Exercise input ::
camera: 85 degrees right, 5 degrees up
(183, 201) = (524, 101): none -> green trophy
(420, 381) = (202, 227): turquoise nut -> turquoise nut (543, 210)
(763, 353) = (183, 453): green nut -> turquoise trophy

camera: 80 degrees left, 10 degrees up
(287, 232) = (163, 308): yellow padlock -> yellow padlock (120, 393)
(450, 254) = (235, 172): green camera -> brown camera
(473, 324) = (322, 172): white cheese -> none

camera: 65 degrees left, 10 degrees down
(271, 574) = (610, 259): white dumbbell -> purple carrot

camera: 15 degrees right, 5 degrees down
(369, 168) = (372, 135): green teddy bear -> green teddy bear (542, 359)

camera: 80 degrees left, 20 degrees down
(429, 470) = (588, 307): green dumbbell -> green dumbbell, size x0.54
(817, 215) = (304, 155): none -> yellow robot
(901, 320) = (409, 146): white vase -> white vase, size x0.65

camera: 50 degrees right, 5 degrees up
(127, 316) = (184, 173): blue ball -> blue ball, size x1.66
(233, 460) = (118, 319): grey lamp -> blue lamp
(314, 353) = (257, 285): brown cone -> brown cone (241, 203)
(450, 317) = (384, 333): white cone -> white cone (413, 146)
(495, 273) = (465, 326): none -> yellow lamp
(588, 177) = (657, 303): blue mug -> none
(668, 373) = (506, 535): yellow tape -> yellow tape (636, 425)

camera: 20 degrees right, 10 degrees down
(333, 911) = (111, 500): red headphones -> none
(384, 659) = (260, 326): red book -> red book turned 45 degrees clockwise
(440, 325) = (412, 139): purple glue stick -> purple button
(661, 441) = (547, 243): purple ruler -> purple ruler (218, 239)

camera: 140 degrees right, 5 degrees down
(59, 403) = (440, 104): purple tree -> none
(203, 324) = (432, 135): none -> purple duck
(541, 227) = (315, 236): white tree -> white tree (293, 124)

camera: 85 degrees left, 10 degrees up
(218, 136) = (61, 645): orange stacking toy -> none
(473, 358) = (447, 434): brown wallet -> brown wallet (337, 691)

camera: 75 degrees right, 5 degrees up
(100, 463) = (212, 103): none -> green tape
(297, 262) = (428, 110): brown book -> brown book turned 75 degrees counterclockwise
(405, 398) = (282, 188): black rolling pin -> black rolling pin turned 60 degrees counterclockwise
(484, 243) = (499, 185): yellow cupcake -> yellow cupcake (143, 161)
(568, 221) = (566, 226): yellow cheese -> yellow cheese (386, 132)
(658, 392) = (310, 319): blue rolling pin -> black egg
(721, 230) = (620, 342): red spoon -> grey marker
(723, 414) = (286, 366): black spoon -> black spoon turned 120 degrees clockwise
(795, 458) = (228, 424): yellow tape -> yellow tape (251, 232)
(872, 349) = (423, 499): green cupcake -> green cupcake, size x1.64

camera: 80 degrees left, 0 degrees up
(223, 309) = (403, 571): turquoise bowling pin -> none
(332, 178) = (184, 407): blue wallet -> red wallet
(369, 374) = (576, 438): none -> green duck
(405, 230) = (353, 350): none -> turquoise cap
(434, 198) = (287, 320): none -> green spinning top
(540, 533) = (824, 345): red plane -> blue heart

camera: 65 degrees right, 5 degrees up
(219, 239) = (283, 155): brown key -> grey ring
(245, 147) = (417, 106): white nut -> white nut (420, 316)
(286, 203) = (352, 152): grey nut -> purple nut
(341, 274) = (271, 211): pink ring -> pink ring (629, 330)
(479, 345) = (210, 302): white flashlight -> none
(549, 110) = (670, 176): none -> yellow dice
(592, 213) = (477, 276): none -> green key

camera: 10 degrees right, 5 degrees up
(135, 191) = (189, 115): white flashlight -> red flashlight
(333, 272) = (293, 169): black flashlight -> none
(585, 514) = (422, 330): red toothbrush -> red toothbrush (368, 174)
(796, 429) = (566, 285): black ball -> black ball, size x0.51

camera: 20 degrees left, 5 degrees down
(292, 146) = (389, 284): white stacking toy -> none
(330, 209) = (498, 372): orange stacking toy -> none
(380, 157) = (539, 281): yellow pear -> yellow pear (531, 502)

What you need to do :: In the entries above, find each line containing the string "orange" and copy it.

Solved exercise ::
(218, 136) = (61, 645): orange stacking toy -> none
(330, 209) = (498, 372): orange stacking toy -> none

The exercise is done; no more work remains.